### WORK REQUEST
Give back the lines below verbatim, omitting all pictures.

### DATA FOR THE TASK
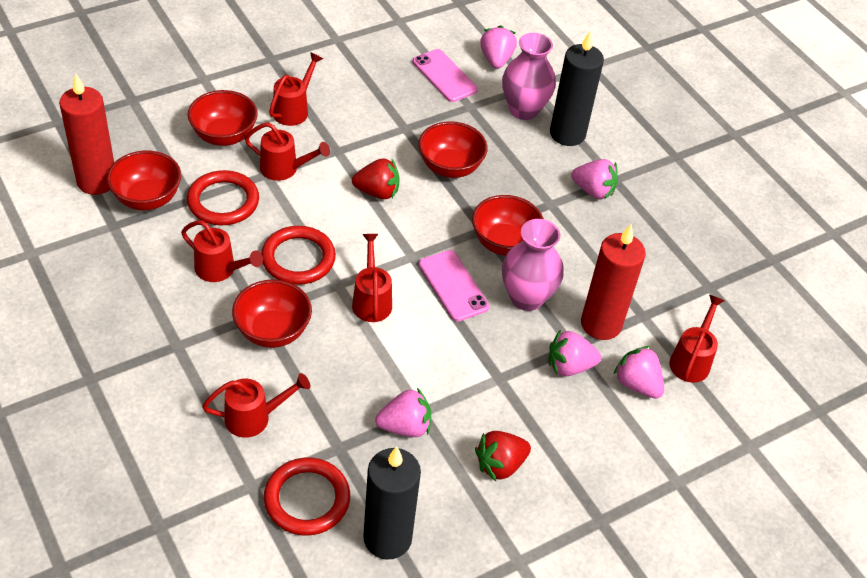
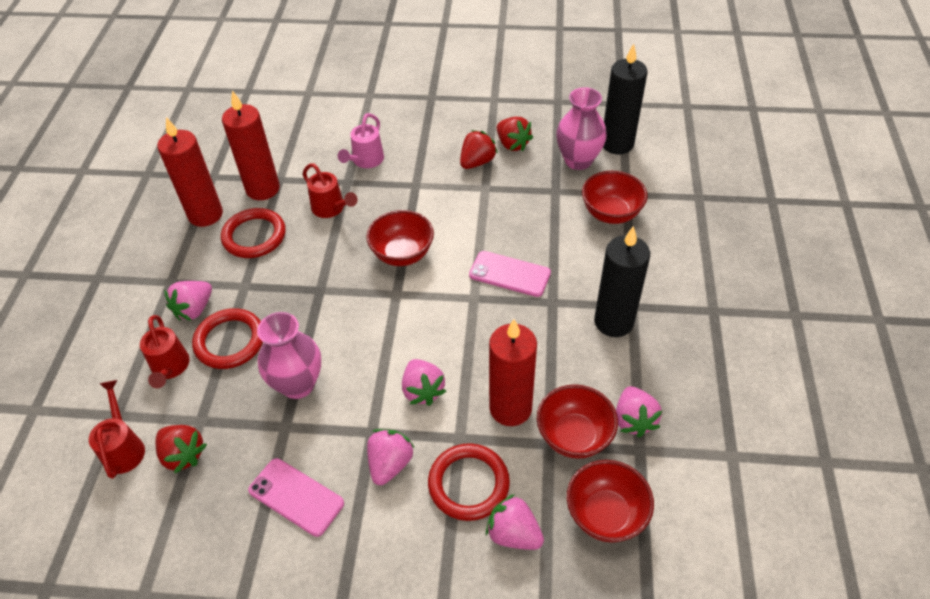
pink watering can: 0 -> 1
red bowl: 5 -> 4
red candle: 2 -> 3
red strawberry: 2 -> 3
red watering can: 6 -> 3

### ANSWER SECTION
pink watering can: 0 -> 1
red bowl: 5 -> 4
red candle: 2 -> 3
red strawberry: 2 -> 3
red watering can: 6 -> 3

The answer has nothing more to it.